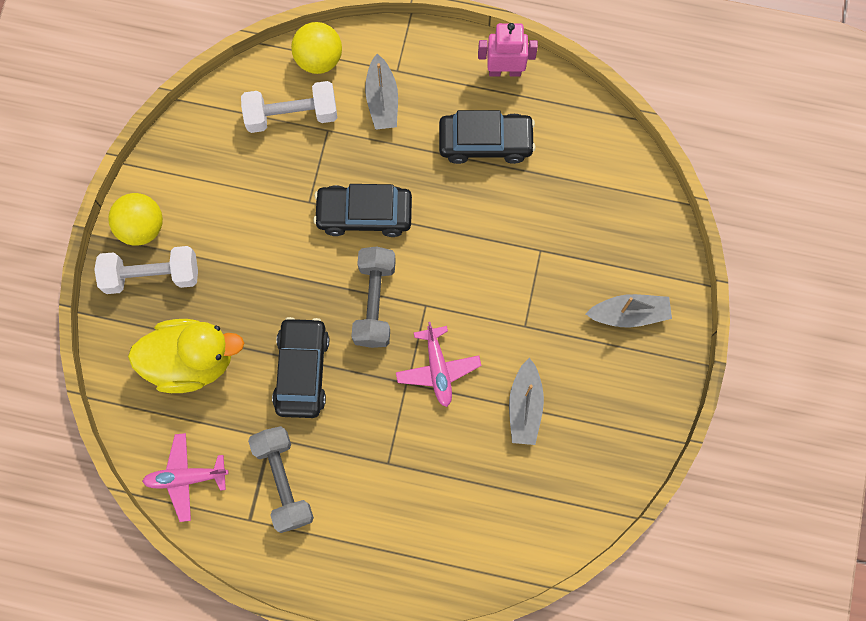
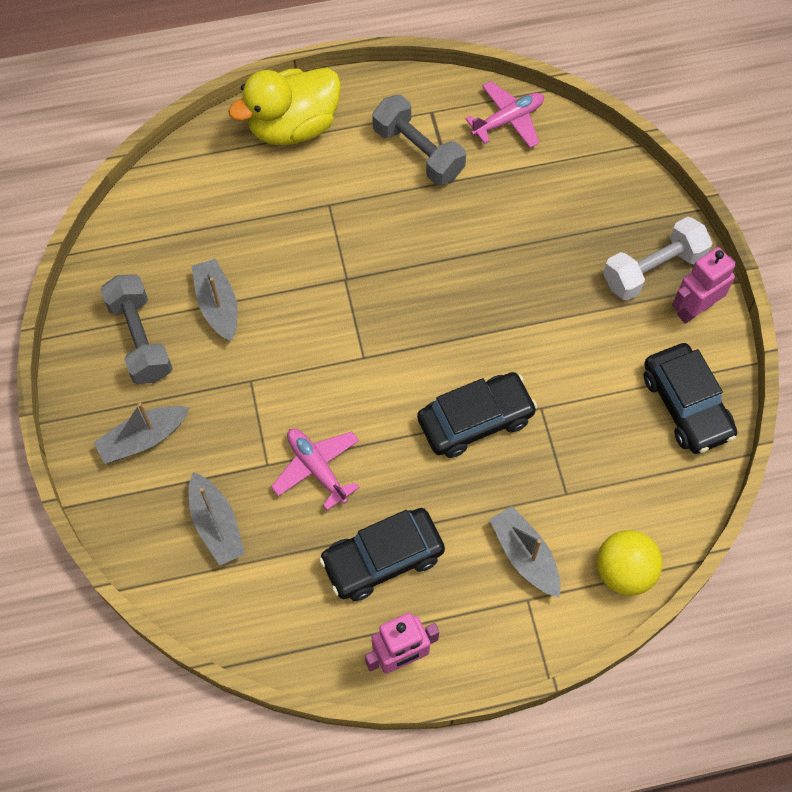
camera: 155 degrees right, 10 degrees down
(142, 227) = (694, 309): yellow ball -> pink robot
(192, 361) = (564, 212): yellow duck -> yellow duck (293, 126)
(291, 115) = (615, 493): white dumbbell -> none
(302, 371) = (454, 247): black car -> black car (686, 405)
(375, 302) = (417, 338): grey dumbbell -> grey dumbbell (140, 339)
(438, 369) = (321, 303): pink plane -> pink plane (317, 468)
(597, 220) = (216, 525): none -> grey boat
● ● ●
TASK REQUIREMENTS
For this exercise, return every line from the data that holds the string "pink".

REPLY
(142, 227) = (694, 309): yellow ball -> pink robot
(438, 369) = (321, 303): pink plane -> pink plane (317, 468)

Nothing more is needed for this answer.